══ RECORD SET ══

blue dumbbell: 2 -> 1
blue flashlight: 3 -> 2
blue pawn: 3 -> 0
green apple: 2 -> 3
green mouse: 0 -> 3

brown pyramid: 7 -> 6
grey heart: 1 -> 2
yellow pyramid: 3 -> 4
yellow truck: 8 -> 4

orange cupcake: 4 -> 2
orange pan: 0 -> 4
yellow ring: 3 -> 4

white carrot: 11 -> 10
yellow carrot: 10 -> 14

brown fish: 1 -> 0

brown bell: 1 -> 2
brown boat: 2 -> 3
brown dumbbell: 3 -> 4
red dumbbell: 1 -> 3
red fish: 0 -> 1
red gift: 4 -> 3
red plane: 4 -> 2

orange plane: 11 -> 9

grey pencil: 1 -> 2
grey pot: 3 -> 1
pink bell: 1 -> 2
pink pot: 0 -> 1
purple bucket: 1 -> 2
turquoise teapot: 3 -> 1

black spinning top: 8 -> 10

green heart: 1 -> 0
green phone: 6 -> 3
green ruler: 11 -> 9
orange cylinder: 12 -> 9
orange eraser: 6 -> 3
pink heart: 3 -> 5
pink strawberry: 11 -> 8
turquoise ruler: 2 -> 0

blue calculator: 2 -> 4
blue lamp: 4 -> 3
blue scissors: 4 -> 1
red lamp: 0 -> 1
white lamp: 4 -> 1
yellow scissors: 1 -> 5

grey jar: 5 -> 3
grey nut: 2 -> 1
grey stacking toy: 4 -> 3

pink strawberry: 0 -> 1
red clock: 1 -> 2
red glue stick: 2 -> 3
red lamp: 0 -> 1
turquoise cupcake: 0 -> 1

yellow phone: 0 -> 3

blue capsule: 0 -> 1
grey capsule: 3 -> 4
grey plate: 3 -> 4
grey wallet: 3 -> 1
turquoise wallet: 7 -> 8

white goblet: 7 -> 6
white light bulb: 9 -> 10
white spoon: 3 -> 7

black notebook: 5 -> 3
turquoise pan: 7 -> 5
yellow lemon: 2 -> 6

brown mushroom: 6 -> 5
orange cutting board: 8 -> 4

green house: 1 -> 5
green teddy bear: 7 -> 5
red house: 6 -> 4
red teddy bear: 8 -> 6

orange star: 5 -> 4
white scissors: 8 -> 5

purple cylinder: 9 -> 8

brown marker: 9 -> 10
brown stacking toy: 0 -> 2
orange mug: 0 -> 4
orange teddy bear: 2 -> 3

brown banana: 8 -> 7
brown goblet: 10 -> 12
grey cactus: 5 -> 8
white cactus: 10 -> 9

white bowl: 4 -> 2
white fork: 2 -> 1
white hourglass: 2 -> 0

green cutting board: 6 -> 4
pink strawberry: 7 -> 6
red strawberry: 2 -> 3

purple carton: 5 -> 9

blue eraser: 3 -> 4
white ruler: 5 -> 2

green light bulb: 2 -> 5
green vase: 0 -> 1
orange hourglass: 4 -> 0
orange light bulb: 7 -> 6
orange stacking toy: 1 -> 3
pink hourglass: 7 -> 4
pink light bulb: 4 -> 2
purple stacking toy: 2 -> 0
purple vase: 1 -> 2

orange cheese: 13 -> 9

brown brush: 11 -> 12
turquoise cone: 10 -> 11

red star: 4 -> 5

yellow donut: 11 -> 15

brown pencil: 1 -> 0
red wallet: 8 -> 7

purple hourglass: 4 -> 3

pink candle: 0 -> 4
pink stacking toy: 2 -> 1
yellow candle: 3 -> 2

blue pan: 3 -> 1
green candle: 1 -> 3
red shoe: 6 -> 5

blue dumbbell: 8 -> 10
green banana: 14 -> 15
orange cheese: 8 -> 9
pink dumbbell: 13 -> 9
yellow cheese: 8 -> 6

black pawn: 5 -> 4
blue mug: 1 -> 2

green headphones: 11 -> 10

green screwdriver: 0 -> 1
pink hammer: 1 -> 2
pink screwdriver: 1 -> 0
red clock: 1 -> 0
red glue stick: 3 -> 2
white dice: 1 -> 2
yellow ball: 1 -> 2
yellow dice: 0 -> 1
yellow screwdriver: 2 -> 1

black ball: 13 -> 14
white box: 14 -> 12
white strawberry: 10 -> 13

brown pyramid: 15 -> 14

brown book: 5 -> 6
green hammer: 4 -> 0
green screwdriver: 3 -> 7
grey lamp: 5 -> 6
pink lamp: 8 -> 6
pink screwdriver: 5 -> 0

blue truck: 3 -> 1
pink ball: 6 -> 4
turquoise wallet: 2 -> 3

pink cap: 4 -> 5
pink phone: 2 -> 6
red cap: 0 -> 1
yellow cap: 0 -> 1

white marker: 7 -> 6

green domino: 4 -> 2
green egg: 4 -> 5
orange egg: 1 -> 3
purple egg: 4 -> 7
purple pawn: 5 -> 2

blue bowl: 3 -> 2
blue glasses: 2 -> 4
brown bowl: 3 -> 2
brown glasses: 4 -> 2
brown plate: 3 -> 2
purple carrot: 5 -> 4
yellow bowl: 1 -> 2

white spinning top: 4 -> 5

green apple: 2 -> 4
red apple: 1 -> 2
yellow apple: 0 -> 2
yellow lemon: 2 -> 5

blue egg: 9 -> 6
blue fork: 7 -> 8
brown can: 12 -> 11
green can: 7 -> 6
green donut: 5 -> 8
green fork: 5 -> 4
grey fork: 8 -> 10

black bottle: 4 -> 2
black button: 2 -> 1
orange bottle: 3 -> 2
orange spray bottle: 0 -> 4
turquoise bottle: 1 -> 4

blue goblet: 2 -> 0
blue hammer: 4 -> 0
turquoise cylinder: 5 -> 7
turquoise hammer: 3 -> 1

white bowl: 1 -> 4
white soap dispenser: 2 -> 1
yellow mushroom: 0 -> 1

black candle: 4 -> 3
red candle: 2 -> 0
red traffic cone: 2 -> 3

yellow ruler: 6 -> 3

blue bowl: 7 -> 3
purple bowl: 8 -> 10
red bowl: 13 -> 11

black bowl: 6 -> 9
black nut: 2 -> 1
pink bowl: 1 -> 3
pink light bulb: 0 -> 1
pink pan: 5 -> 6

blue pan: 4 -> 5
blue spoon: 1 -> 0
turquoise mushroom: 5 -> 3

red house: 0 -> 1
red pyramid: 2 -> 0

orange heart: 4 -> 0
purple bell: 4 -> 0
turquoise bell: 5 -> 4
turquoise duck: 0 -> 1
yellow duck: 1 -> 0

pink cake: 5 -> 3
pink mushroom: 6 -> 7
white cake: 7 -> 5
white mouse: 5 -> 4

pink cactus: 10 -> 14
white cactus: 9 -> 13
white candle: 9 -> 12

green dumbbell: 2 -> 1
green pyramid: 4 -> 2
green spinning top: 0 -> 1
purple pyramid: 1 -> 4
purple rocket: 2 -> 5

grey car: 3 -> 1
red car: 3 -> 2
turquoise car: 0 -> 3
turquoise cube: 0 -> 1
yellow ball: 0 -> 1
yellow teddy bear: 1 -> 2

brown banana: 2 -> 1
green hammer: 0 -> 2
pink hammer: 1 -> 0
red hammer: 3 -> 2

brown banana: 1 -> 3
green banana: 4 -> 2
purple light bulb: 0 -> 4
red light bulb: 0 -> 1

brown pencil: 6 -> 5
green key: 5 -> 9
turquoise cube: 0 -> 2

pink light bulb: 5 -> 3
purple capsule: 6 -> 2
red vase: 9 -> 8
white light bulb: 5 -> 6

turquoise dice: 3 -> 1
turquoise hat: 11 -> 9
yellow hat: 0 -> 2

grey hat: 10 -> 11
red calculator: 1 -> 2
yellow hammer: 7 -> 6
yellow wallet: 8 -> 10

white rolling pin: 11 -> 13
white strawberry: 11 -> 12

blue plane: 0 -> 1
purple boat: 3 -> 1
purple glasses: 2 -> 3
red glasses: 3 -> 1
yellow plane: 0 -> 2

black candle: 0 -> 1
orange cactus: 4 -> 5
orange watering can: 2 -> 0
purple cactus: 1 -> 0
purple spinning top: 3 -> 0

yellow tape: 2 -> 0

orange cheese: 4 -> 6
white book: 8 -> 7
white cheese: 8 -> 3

═══

Your answer should be the lines of the listing above between the line holding "yellow screwdriver: 2 -> 1" and the line holding "blue goblet: 2 -> 0", inclusive, restated word for word and alone.

• [RESPONSE AREA]
yellow screwdriver: 2 -> 1

black ball: 13 -> 14
white box: 14 -> 12
white strawberry: 10 -> 13

brown pyramid: 15 -> 14

brown book: 5 -> 6
green hammer: 4 -> 0
green screwdriver: 3 -> 7
grey lamp: 5 -> 6
pink lamp: 8 -> 6
pink screwdriver: 5 -> 0

blue truck: 3 -> 1
pink ball: 6 -> 4
turquoise wallet: 2 -> 3

pink cap: 4 -> 5
pink phone: 2 -> 6
red cap: 0 -> 1
yellow cap: 0 -> 1

white marker: 7 -> 6

green domino: 4 -> 2
green egg: 4 -> 5
orange egg: 1 -> 3
purple egg: 4 -> 7
purple pawn: 5 -> 2

blue bowl: 3 -> 2
blue glasses: 2 -> 4
brown bowl: 3 -> 2
brown glasses: 4 -> 2
brown plate: 3 -> 2
purple carrot: 5 -> 4
yellow bowl: 1 -> 2

white spinning top: 4 -> 5

green apple: 2 -> 4
red apple: 1 -> 2
yellow apple: 0 -> 2
yellow lemon: 2 -> 5

blue egg: 9 -> 6
blue fork: 7 -> 8
brown can: 12 -> 11
green can: 7 -> 6
green donut: 5 -> 8
green fork: 5 -> 4
grey fork: 8 -> 10

black bottle: 4 -> 2
black button: 2 -> 1
orange bottle: 3 -> 2
orange spray bottle: 0 -> 4
turquoise bottle: 1 -> 4

blue goblet: 2 -> 0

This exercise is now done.